**WHAT THE TASK ASKS:** Find the lines holding the string "purple" in the data, then copy all of them.

Two-dimensional motion records
★ ★ ★ ★ ★

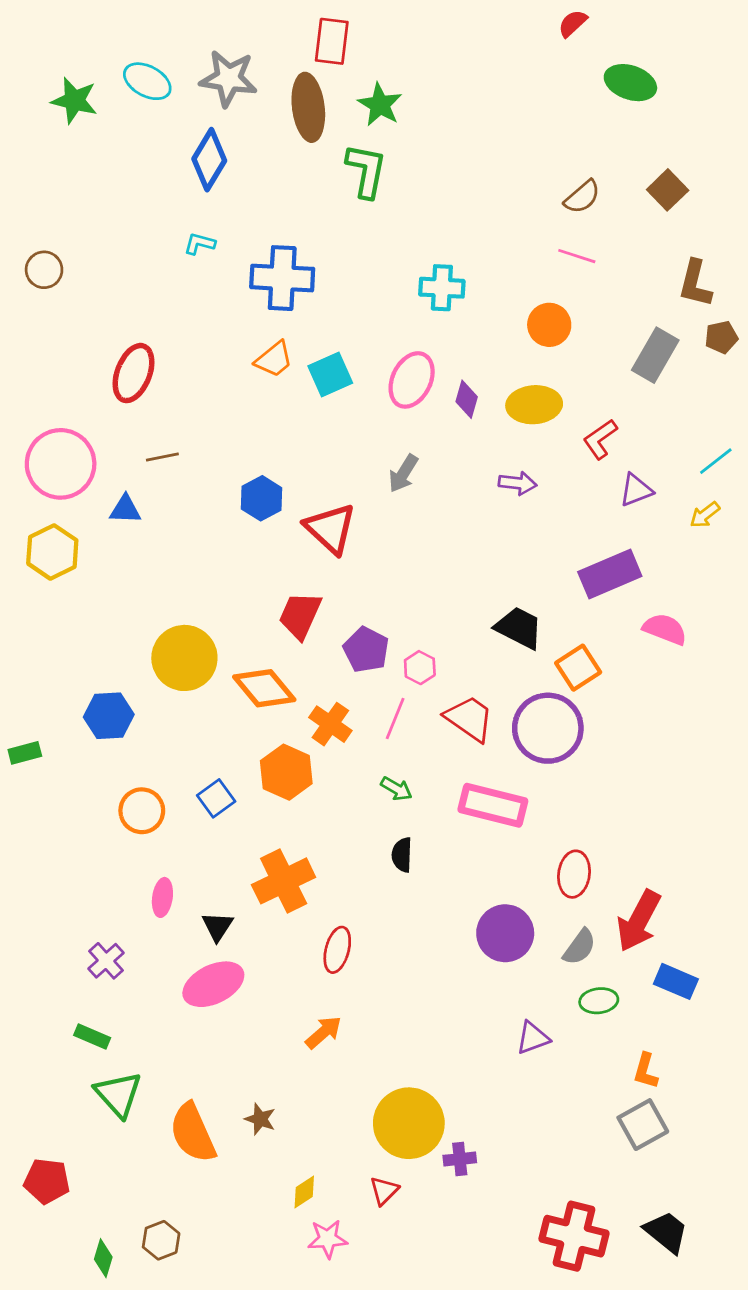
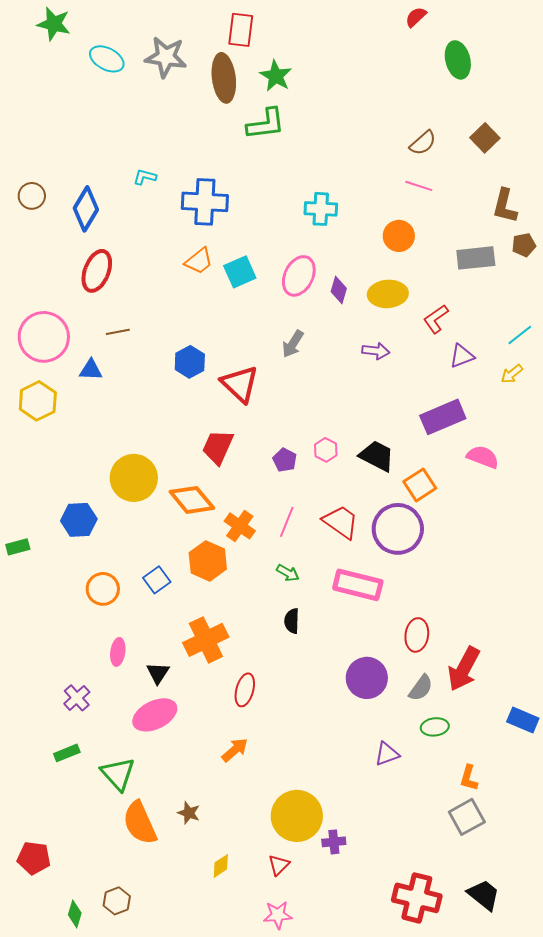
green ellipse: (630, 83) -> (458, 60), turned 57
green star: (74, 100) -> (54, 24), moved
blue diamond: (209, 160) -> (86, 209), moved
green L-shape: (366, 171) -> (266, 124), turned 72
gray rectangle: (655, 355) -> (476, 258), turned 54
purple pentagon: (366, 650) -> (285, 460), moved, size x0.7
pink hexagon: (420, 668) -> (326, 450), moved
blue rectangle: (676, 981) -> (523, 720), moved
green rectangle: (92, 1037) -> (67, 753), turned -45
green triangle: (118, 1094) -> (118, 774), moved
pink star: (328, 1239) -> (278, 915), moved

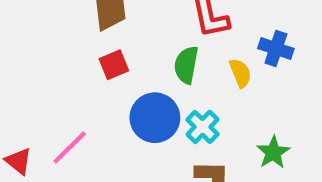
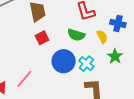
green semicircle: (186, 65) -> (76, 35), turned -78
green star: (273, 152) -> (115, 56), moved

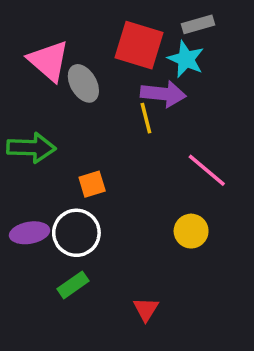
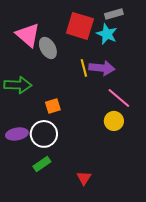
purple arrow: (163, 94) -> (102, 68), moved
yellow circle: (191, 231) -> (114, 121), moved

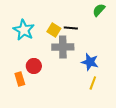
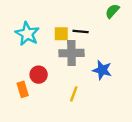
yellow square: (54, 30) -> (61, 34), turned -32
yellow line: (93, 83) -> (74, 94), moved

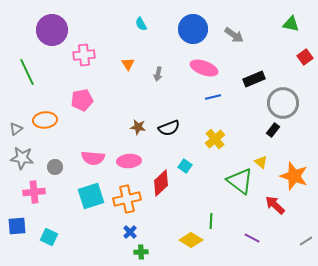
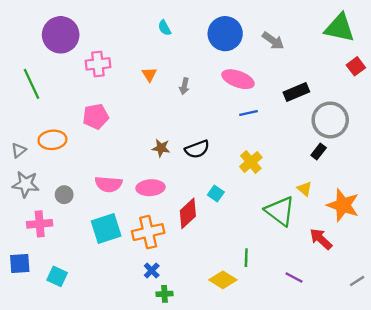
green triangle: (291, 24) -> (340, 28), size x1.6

★ ★ ★ ★ ★

**EXERCISE ANSWER:**
purple pentagon: (366, 650) -> (285, 460), moved, size x0.7
purple arrow: (163, 94) -> (102, 68), moved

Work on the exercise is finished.